Saved data entries

▼▼▼

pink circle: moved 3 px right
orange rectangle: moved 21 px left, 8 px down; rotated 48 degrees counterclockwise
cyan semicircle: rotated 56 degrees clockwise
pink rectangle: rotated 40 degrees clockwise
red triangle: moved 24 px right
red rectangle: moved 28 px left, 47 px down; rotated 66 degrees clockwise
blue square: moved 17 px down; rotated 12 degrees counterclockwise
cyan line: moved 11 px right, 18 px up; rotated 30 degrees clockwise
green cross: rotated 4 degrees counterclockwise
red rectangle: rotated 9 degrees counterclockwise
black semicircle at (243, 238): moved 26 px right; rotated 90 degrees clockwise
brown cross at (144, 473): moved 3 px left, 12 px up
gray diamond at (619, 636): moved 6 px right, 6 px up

▲▲▲
▼▼▼

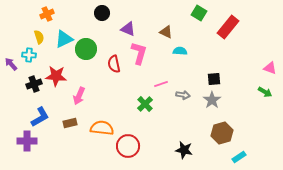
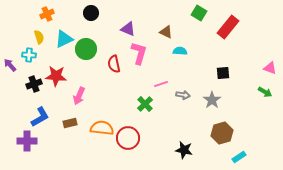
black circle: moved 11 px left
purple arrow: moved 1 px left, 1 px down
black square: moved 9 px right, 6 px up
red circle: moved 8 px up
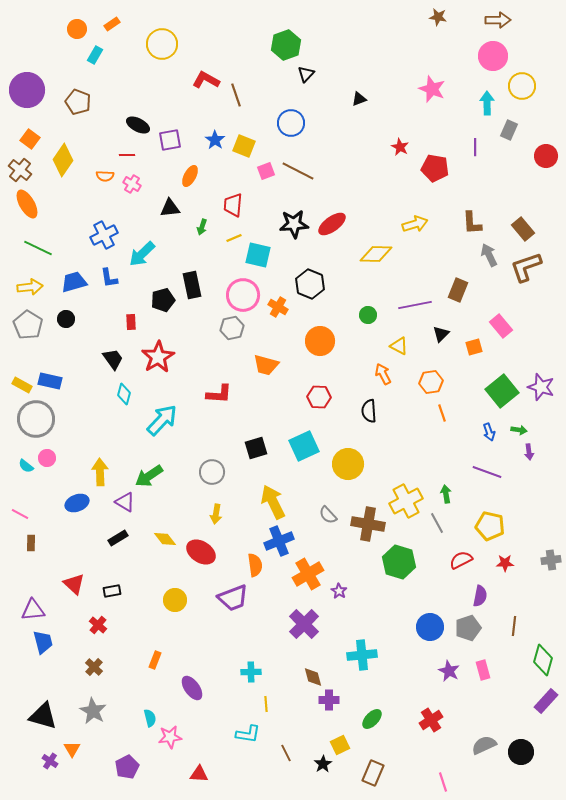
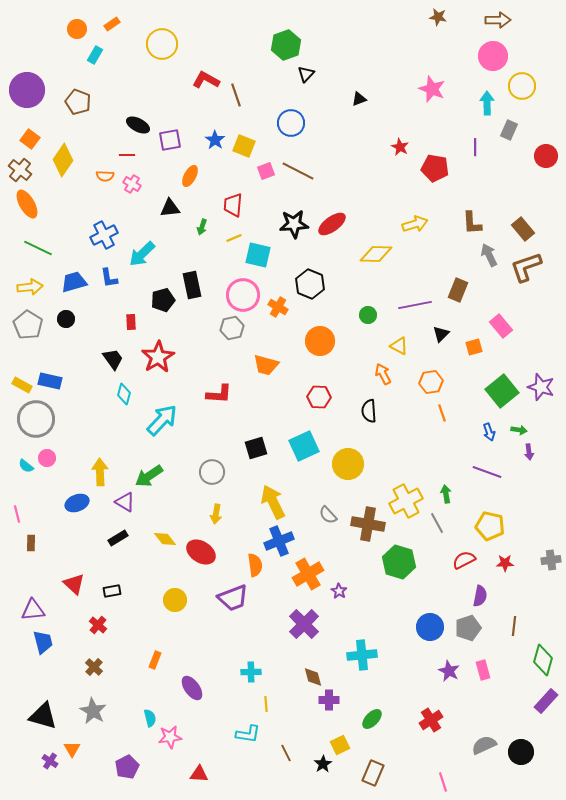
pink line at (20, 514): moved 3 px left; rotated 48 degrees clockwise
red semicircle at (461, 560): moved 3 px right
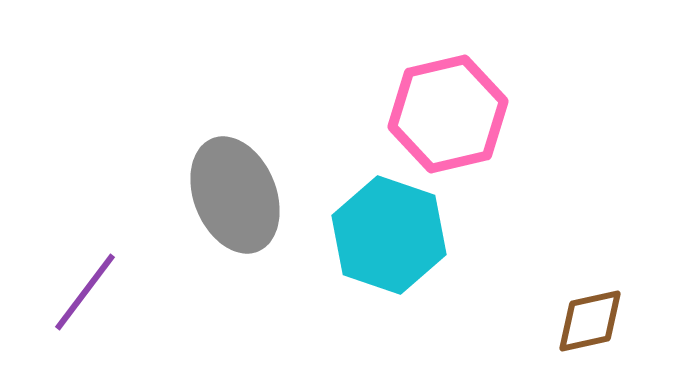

▲▲▲
▼▼▼

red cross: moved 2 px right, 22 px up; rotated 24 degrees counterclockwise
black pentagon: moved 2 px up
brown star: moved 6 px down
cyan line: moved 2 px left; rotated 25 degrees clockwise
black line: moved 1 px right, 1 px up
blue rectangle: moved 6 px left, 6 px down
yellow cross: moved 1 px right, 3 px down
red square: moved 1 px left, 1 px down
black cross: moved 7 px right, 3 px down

▲▲▲

• Written exercise: Can you extract the records that start at the line containing "pink circle: moved 3 px right" and end at the line containing "blue square: moved", copying them without changes?

• Answer to this task:
pink circle: moved 3 px right
orange rectangle: moved 21 px left, 8 px down; rotated 48 degrees counterclockwise
cyan semicircle: rotated 56 degrees clockwise
pink rectangle: rotated 40 degrees clockwise
red triangle: moved 24 px right
red rectangle: moved 28 px left, 47 px down; rotated 66 degrees clockwise
blue square: moved 17 px down; rotated 12 degrees counterclockwise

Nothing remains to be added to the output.